*Problem statement*. This exercise calls for the whole listing to be given again exactly, without images.

*Recorded data*.

= = = =

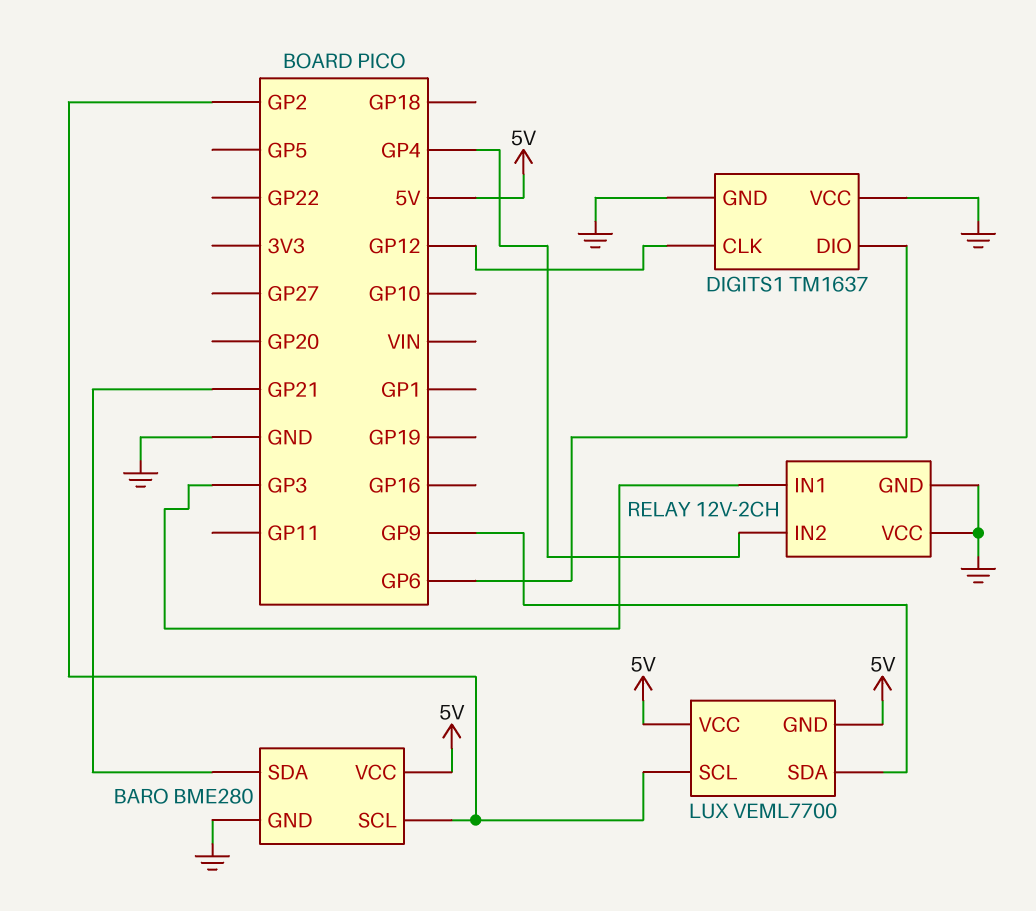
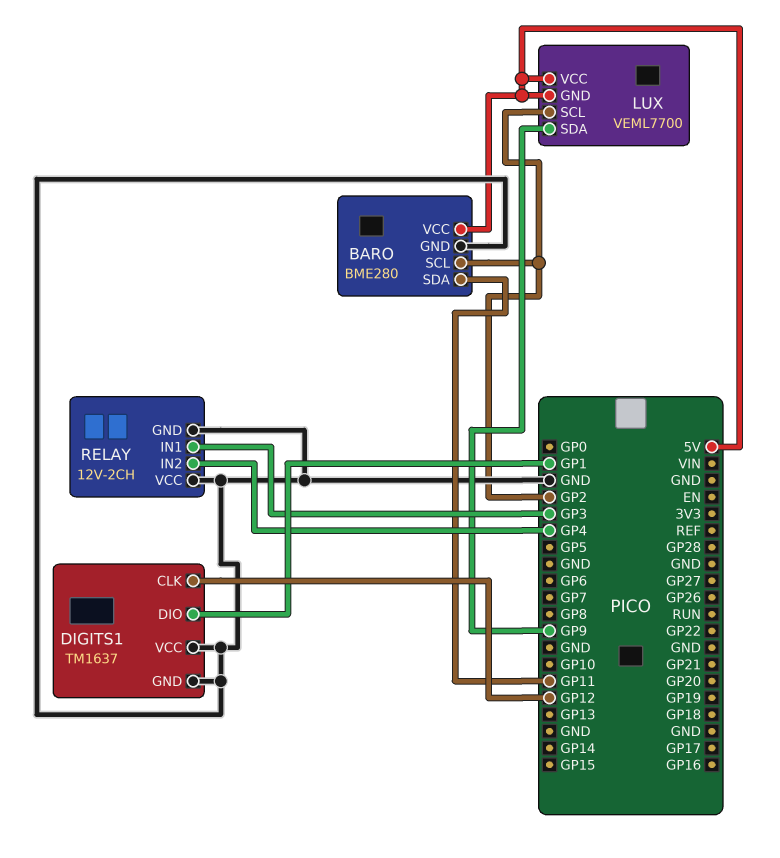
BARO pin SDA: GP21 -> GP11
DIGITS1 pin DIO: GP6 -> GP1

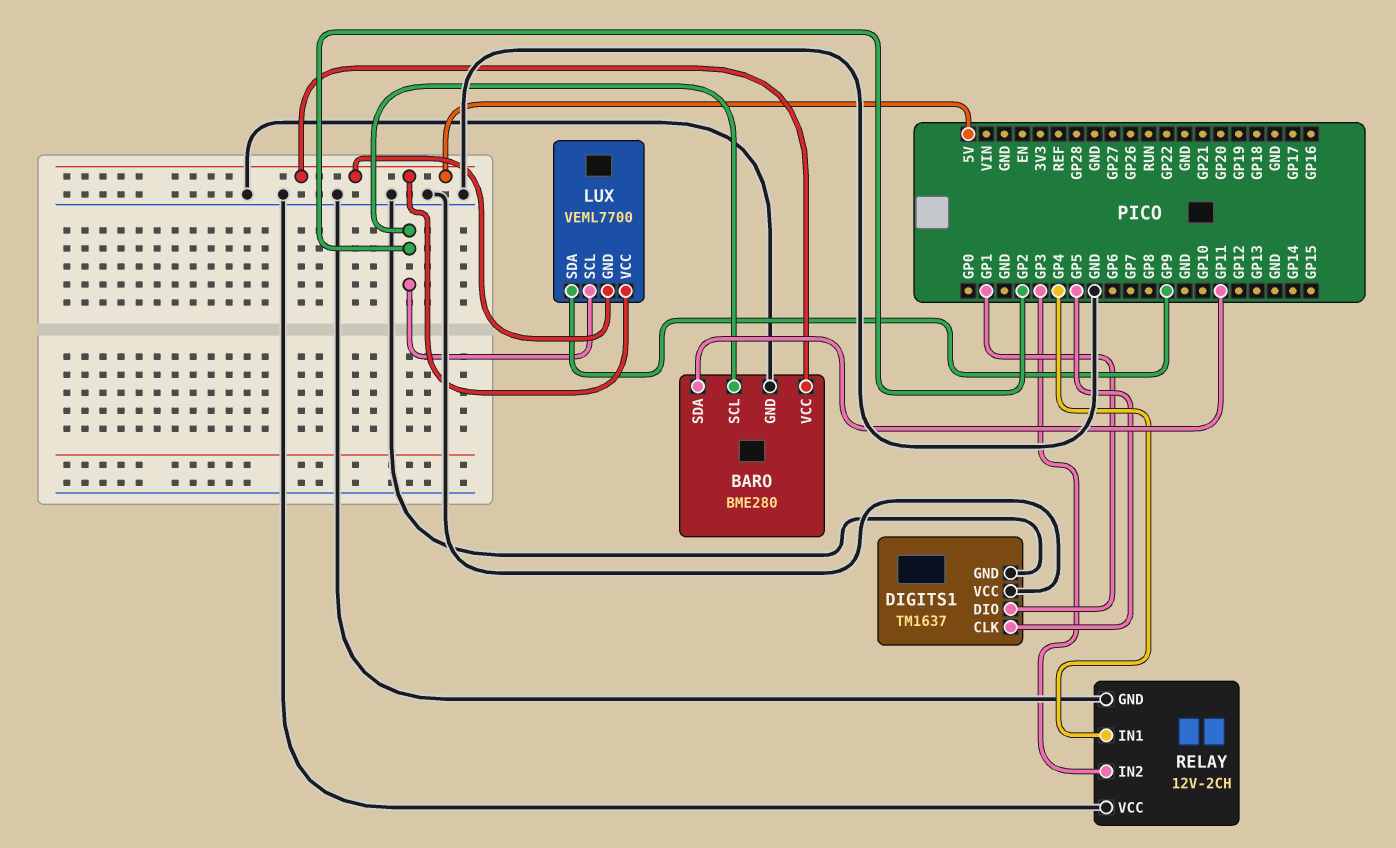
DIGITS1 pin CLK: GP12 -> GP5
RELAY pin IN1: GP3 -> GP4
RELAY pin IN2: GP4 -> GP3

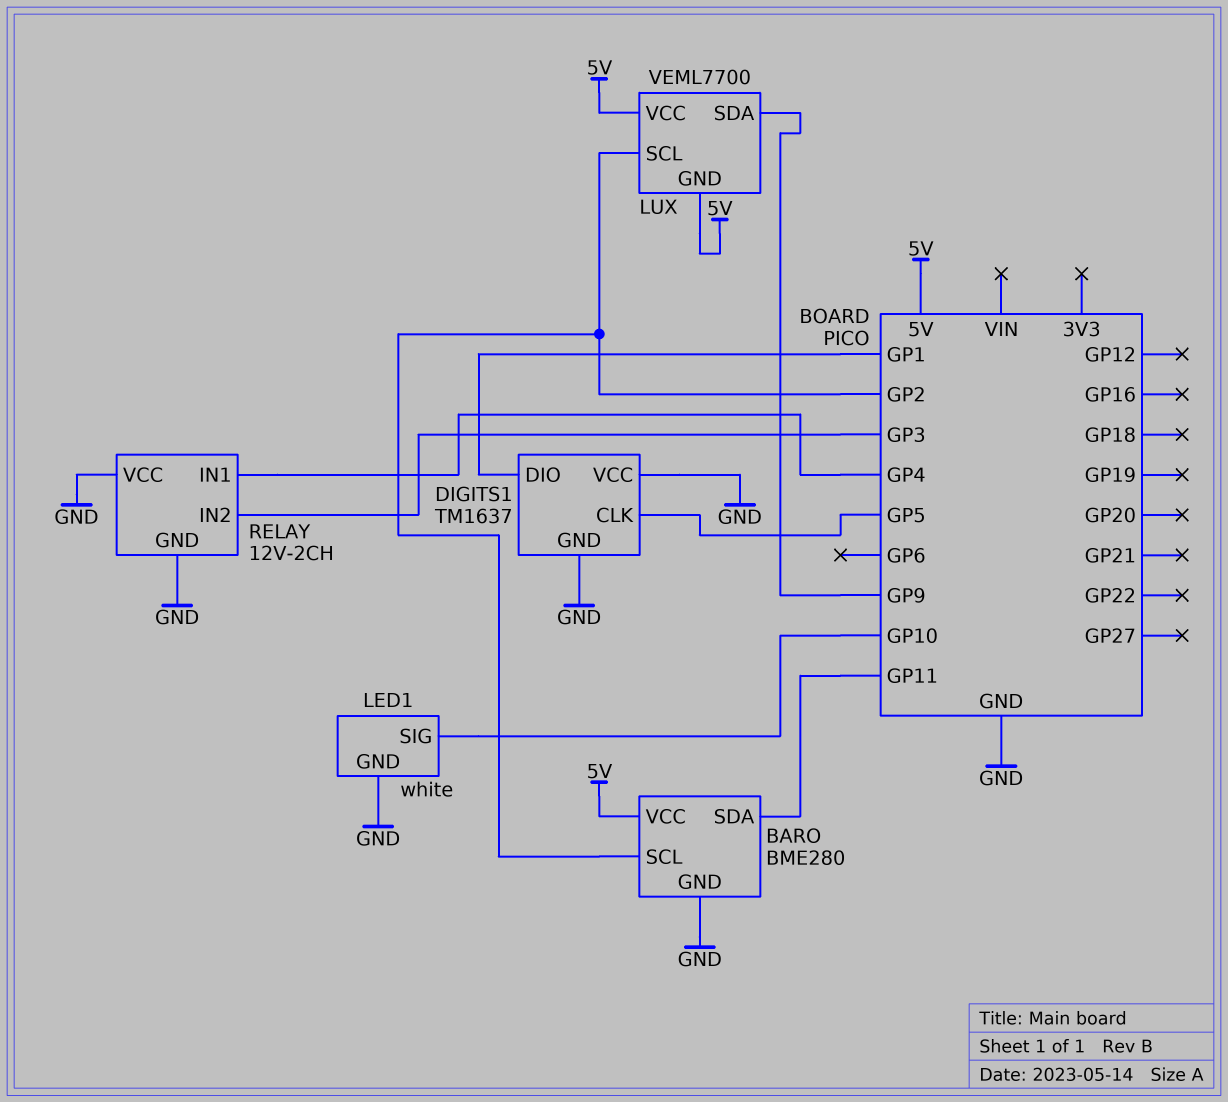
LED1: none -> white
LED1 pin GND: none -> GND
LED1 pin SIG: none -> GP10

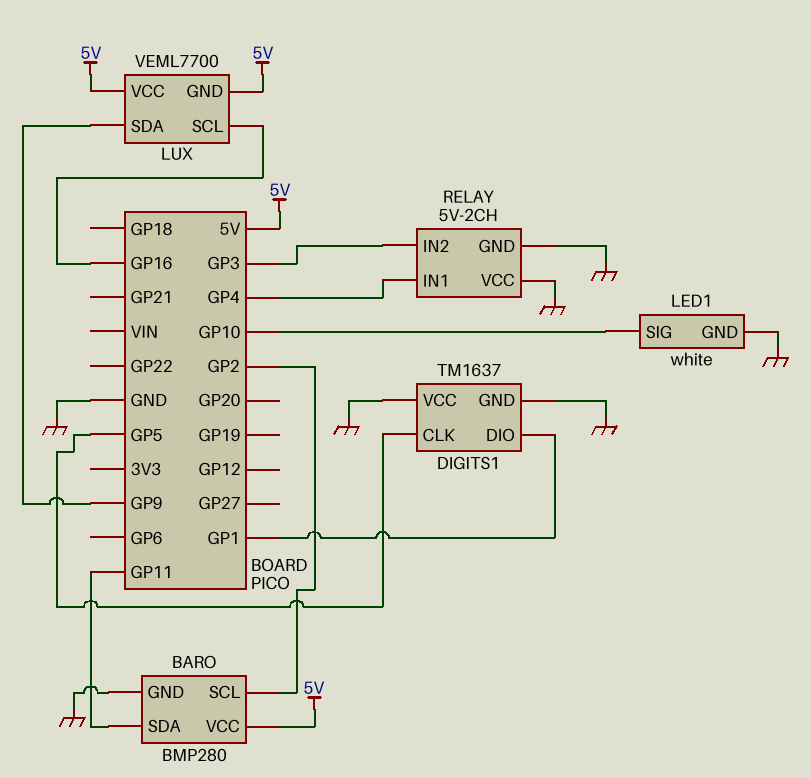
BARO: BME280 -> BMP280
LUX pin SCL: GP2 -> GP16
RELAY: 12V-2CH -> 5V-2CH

= = = =

*Solution to the exercise*.
BARO pin SDA: GP21 -> GP11
DIGITS1 pin DIO: GP6 -> GP1

DIGITS1 pin CLK: GP12 -> GP5
RELAY pin IN1: GP3 -> GP4
RELAY pin IN2: GP4 -> GP3

LED1: none -> white
LED1 pin GND: none -> GND
LED1 pin SIG: none -> GP10

BARO: BME280 -> BMP280
LUX pin SCL: GP2 -> GP16
RELAY: 12V-2CH -> 5V-2CH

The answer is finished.